*** INPUT DATA Section Begins ***
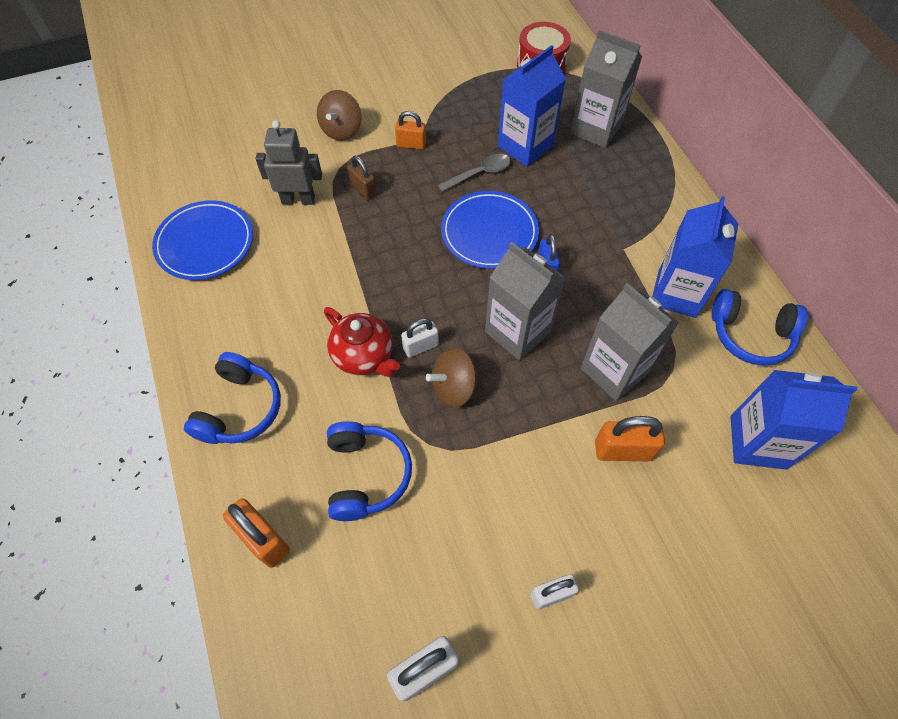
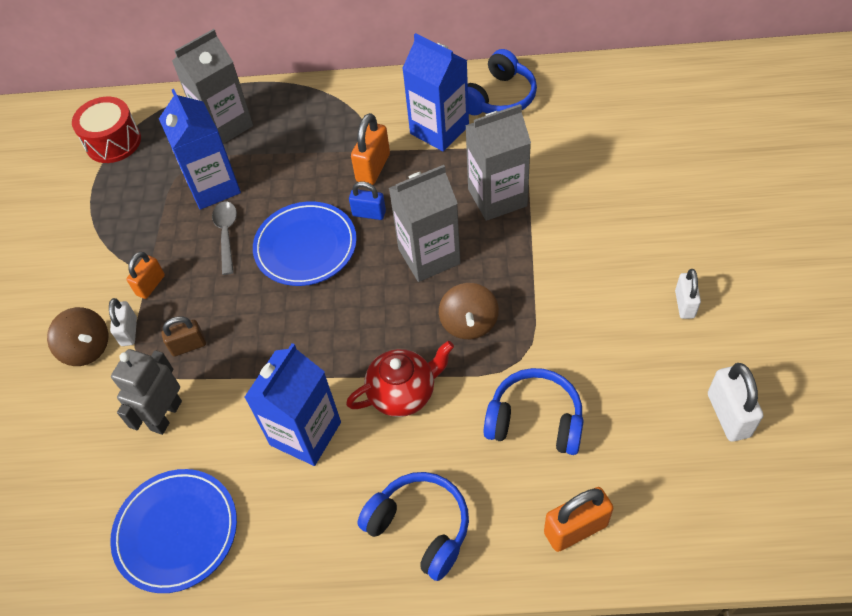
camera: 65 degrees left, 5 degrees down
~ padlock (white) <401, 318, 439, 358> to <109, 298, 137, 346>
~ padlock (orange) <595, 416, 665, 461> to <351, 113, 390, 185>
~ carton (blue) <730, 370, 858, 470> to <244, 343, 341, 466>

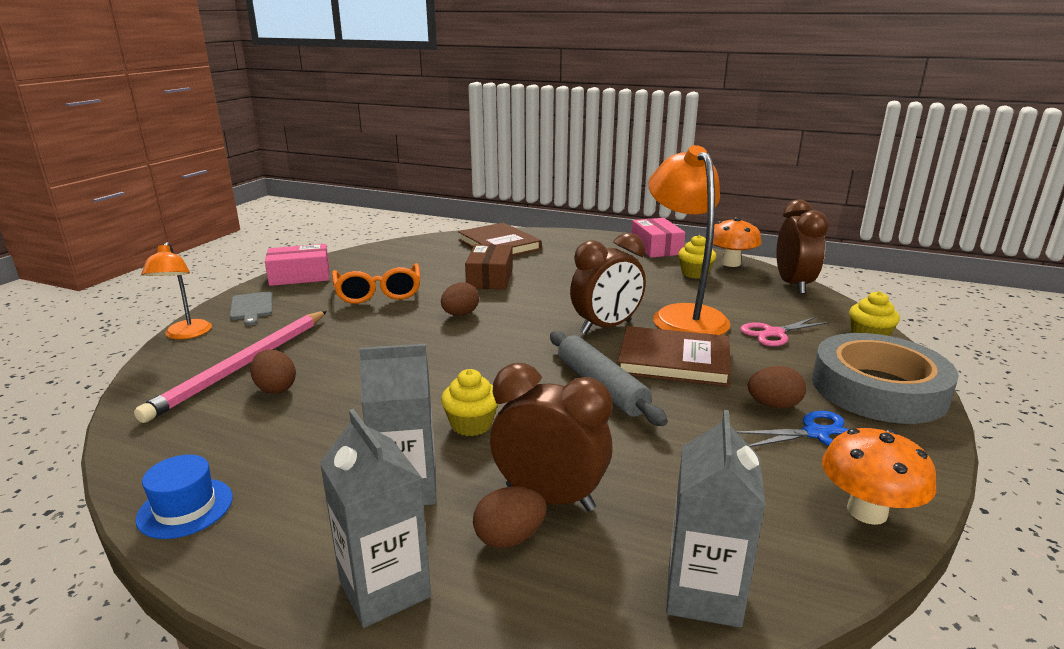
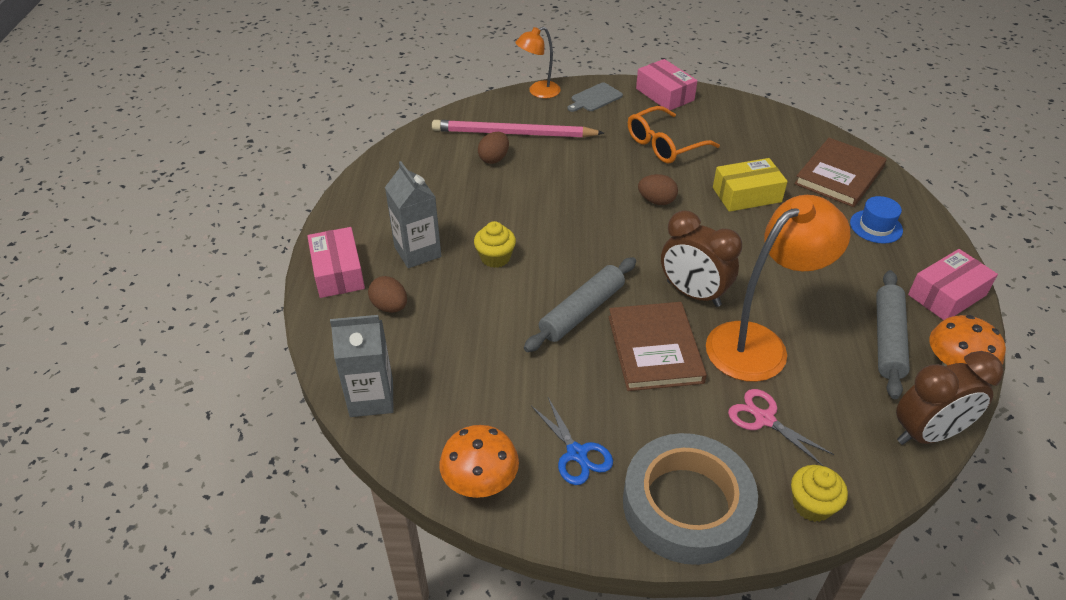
camera: 70 degrees right, 20 degrees up
~ hat (blue) <136, 455, 233, 539> to <850, 196, 903, 244>
~ carton (grey) <320, 409, 431, 628> to box (pink) <307, 227, 365, 298>
~ box (brown) <465, 244, 513, 289> to box (yellow) <713, 158, 788, 212>
- clock (brown) <490, 363, 613, 511>
~ cupcake (yellow) <678, 235, 716, 279> to rolling pin (grey) <876, 270, 910, 399>
- egg (brown) <748, 366, 806, 409>

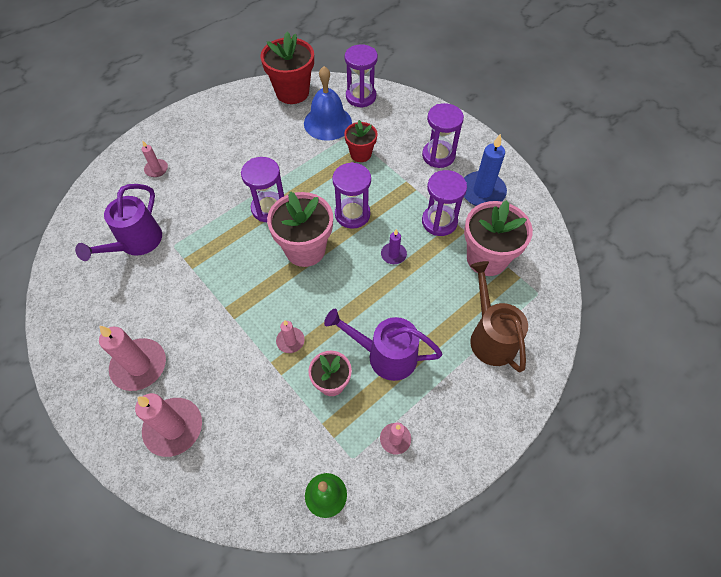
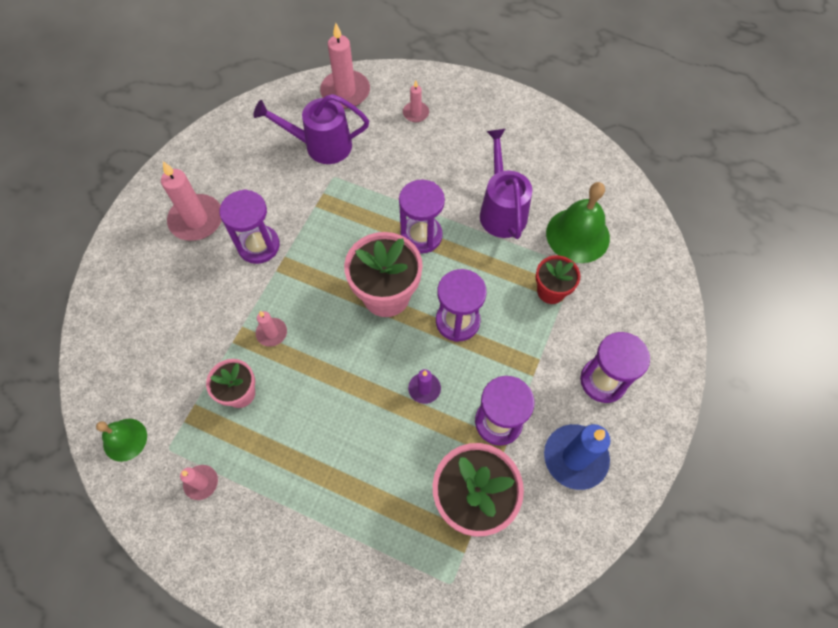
camera: 65 degrees right, 5 degrees up
~ candle (pink) <135, 393, 202, 457> to <320, 23, 370, 109>
- flower pot (red) <261, 32, 314, 104>
~ bell (blue) <304, 66, 352, 141> to bell (green) <546, 182, 610, 263>
~ watering can (purple) <324, 309, 443, 381> to <480, 129, 532, 239>
~ hourglass (purple) <345, 44, 378, 108> to <219, 189, 280, 264>
- watering can (brown) <470, 261, 528, 372>

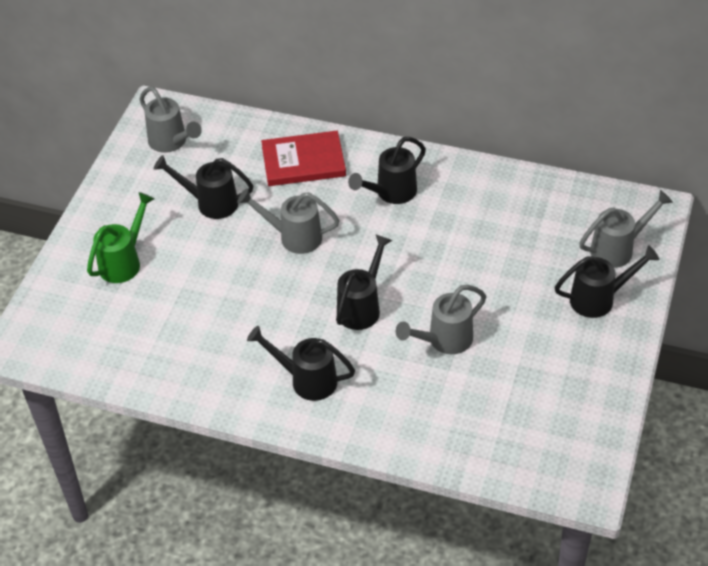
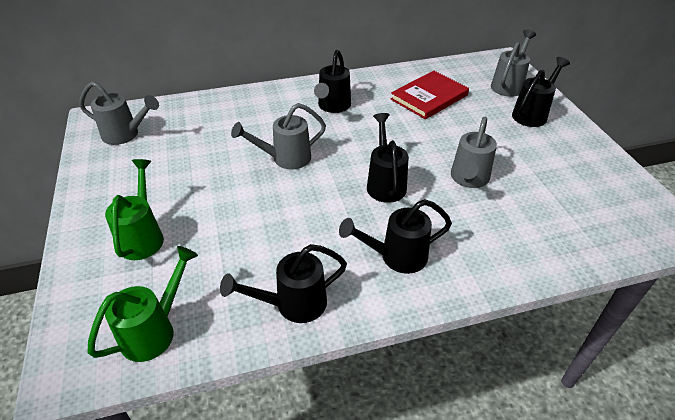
camera: 35 degrees left, 5 degrees down
~ watering can (black) <154, 155, 253, 219> to <220, 244, 347, 323>
~ book (red) <261, 131, 346, 186> to <391, 71, 469, 119>
+ watering can (green) <87, 246, 198, 362>

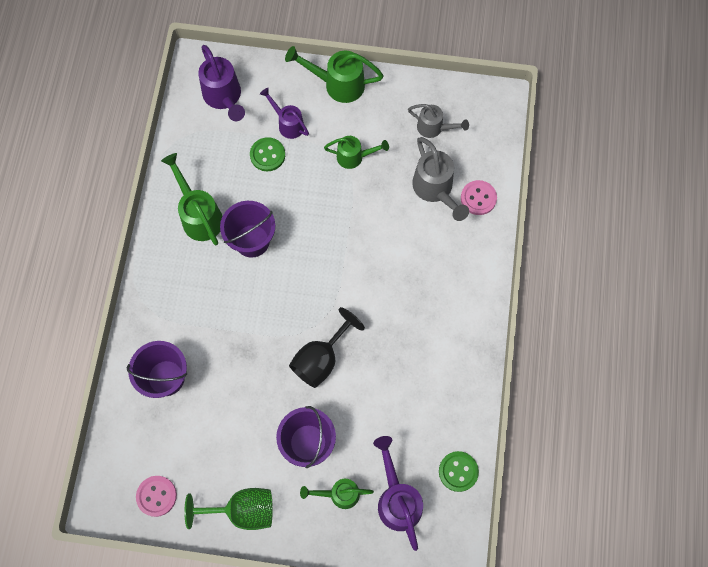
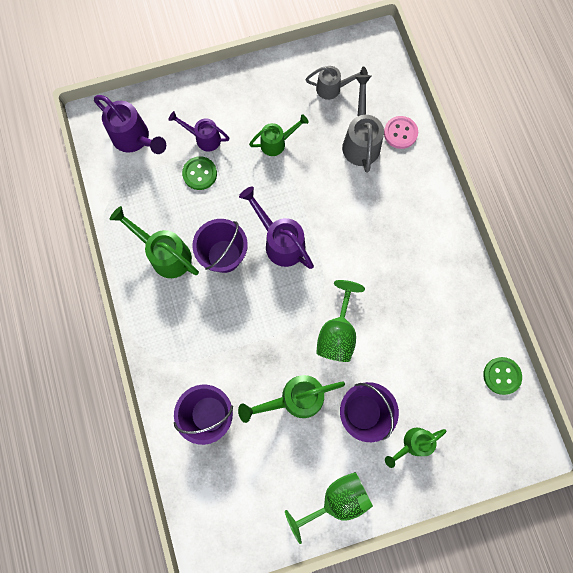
camera: 25 degrees left, 5 degrees up
- button (pink) <136, 476, 177, 517>
~ watering can (green) <285, 46, 384, 103> to <238, 375, 345, 423>
~ goblet (black) <289, 307, 365, 388> to goblet (green) <316, 280, 365, 362>
~ watering can (purple) <373, 436, 423, 551> to <239, 187, 314, 269>
~ watering can (grey) <412, 137, 469, 221> = <342, 75, 384, 173> 135 degrees counterclockwise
*** INPUT DATA Section Ends ***
| PROBLEM DESCRIPTION |
Where does the string "green" occur in the material? Copy every line where it does.

| RESPONSE |
~ bell (blue) <304, 66, 352, 141> to bell (green) <546, 182, 610, 263>
+ watering can (green) <87, 246, 198, 362>
~ watering can (green) <285, 46, 384, 103> to <238, 375, 345, 423>
~ goblet (black) <289, 307, 365, 388> to goblet (green) <316, 280, 365, 362>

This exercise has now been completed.